What is needed: Please restate the records that follow exactly, skipping their images.

Material supplied:
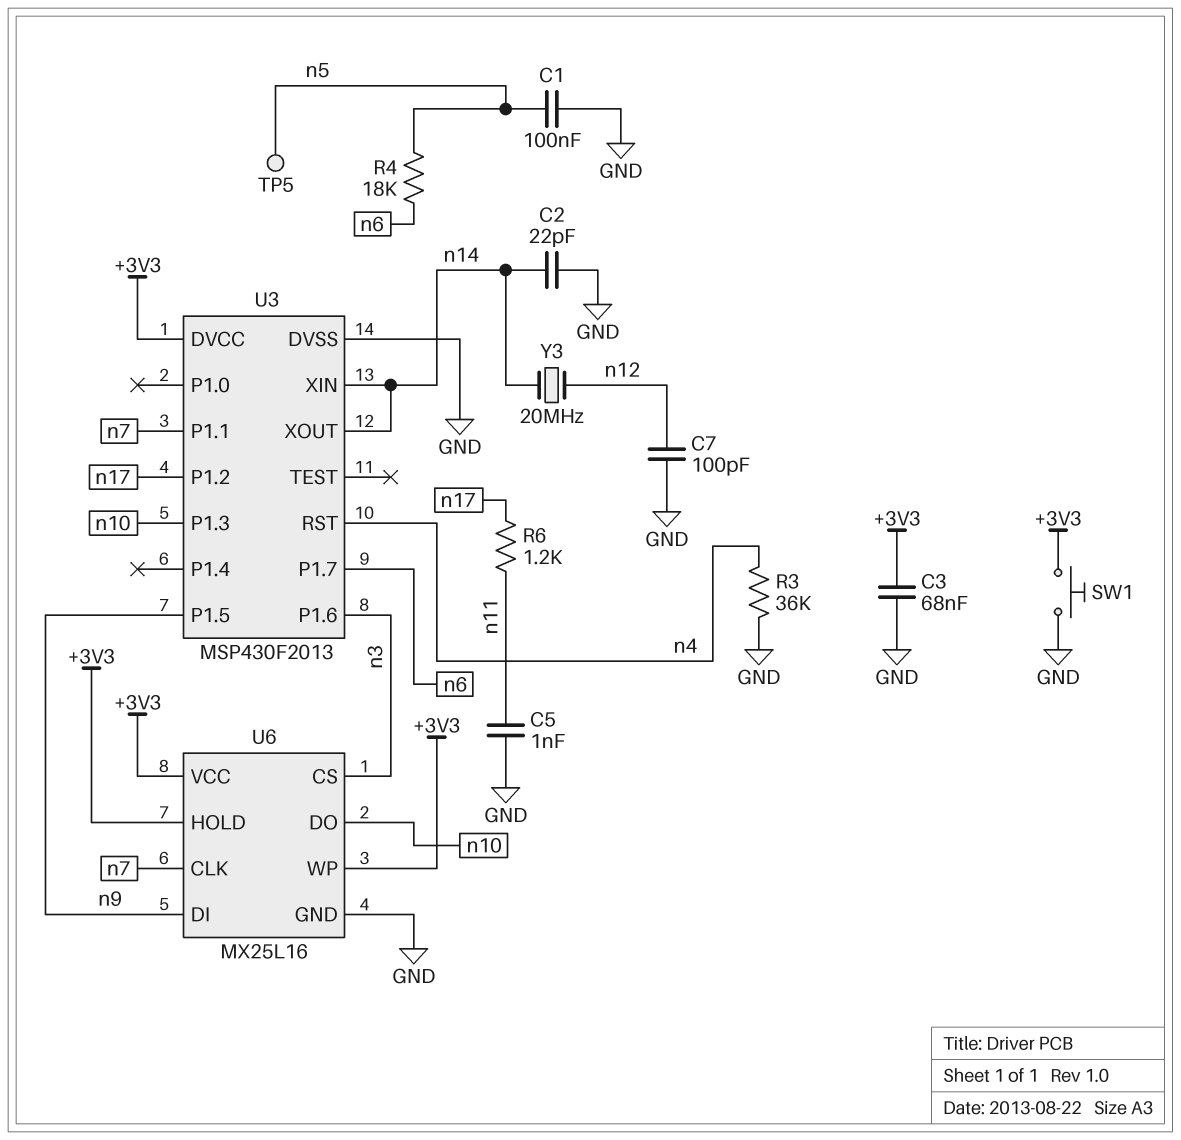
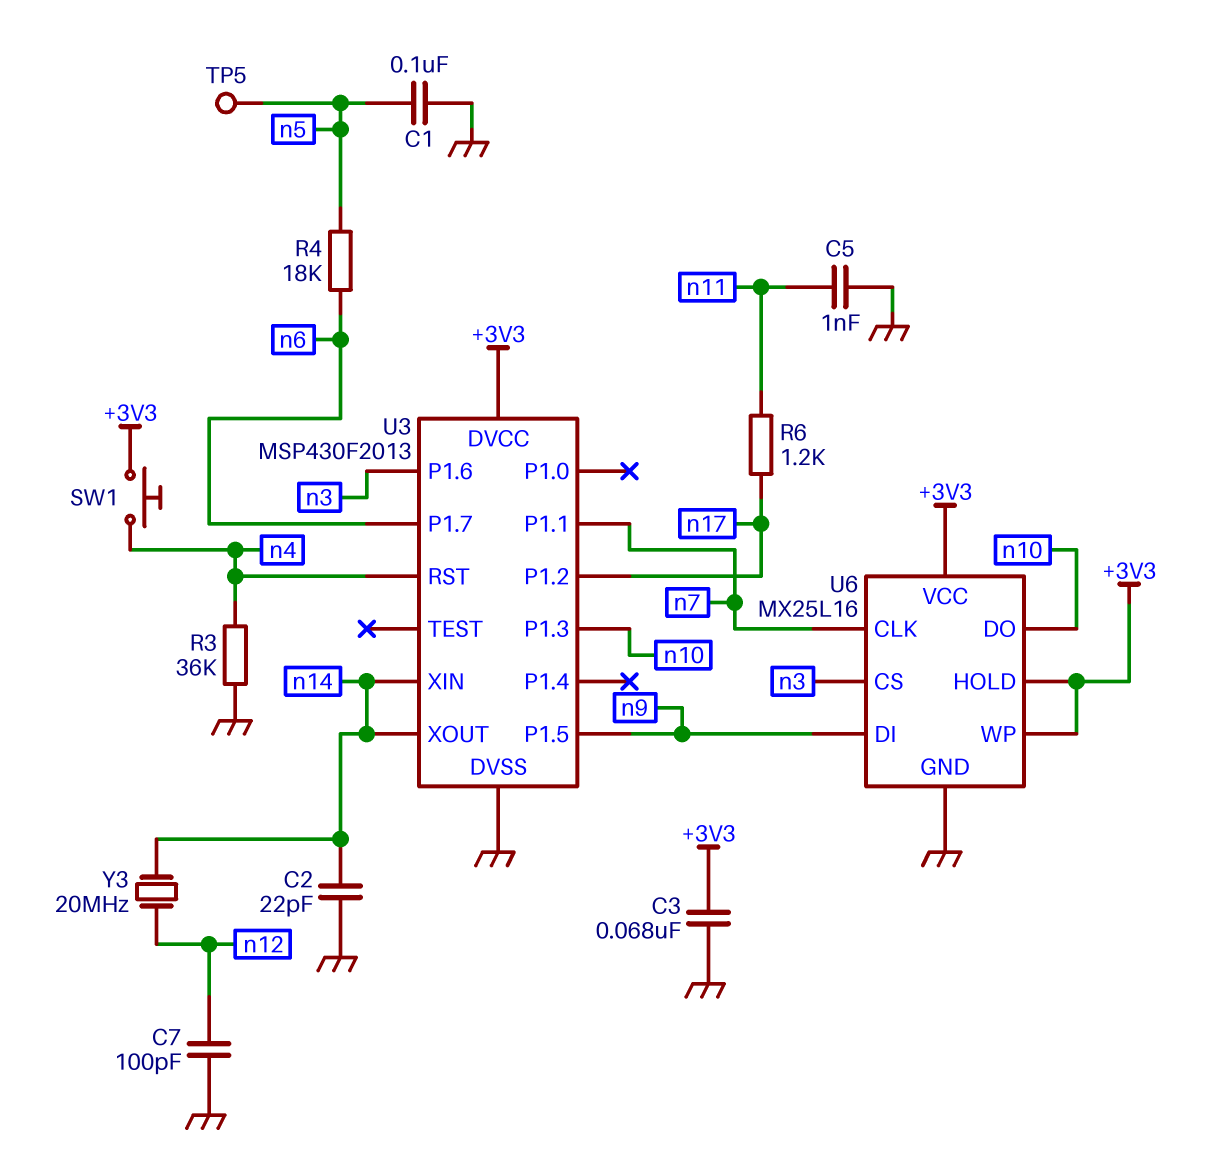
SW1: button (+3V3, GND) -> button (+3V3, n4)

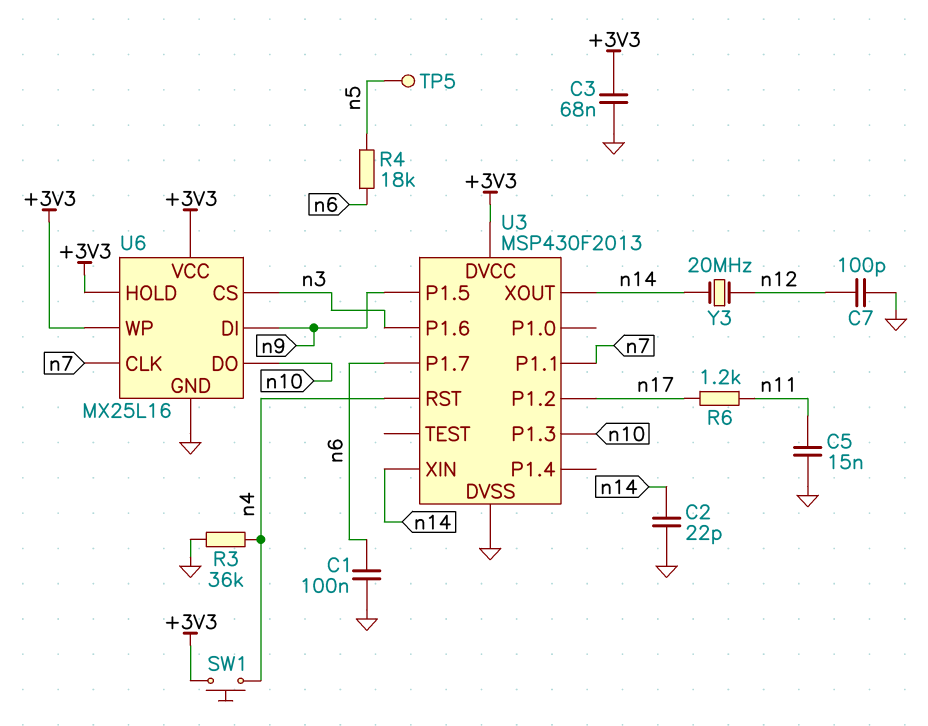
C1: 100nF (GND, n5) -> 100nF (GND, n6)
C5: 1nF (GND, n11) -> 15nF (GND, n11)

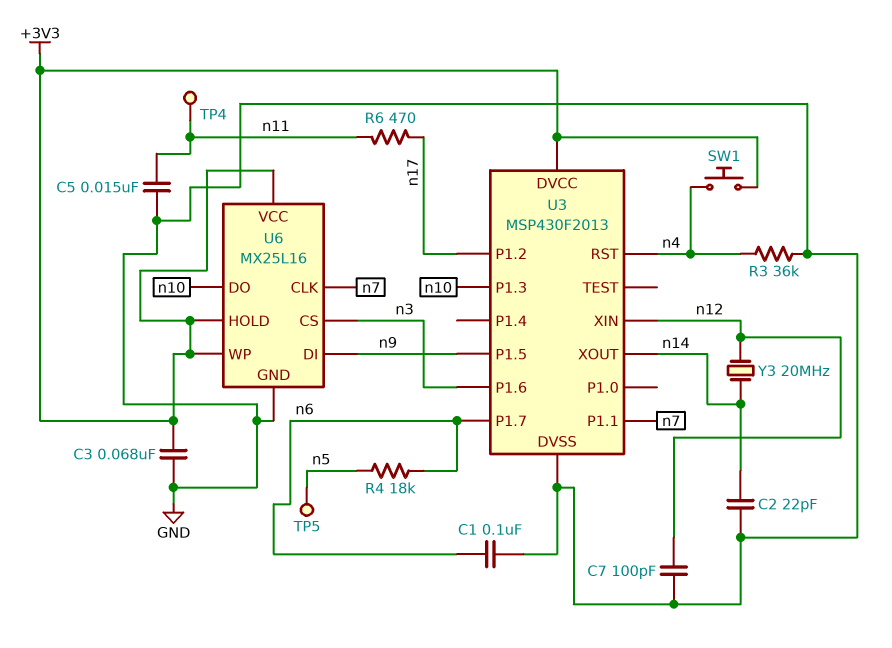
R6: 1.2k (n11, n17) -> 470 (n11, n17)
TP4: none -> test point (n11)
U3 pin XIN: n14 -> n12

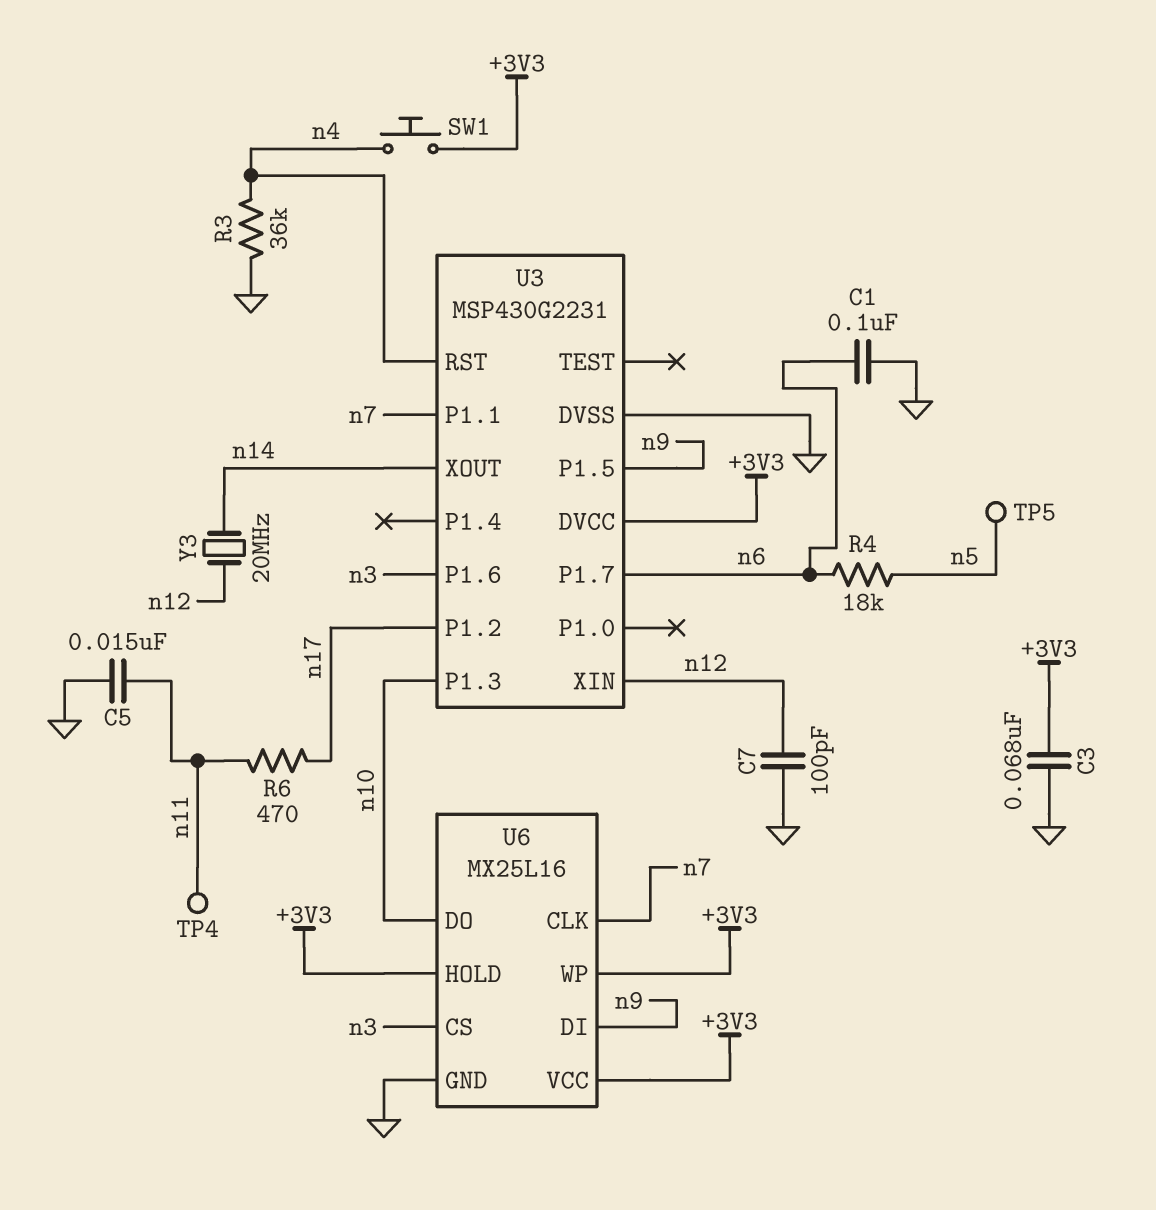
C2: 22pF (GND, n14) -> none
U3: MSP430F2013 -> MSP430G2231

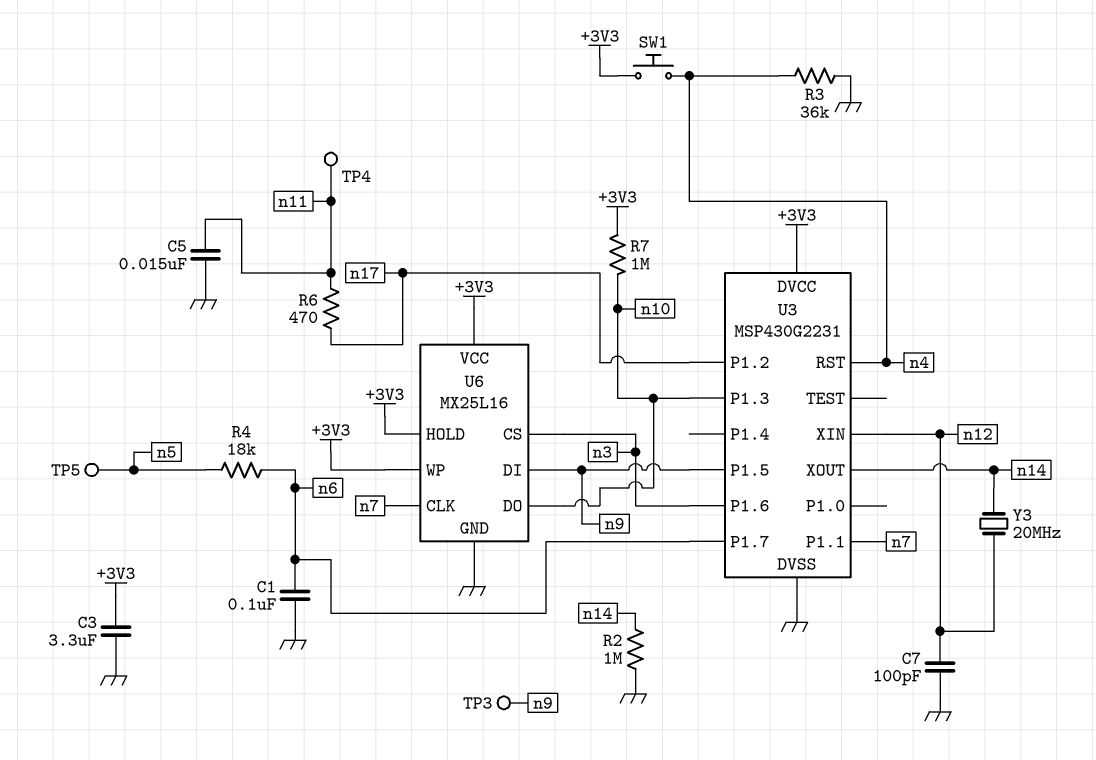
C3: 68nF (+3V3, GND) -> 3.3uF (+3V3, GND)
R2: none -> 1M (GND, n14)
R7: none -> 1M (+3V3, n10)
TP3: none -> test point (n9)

Task result:
SW1: button (+3V3, GND) -> button (+3V3, n4)

C1: 100nF (GND, n5) -> 100nF (GND, n6)
C5: 1nF (GND, n11) -> 15nF (GND, n11)

R6: 1.2k (n11, n17) -> 470 (n11, n17)
TP4: none -> test point (n11)
U3 pin XIN: n14 -> n12

C2: 22pF (GND, n14) -> none
U3: MSP430F2013 -> MSP430G2231

C3: 68nF (+3V3, GND) -> 3.3uF (+3V3, GND)
R2: none -> 1M (GND, n14)
R7: none -> 1M (+3V3, n10)
TP3: none -> test point (n9)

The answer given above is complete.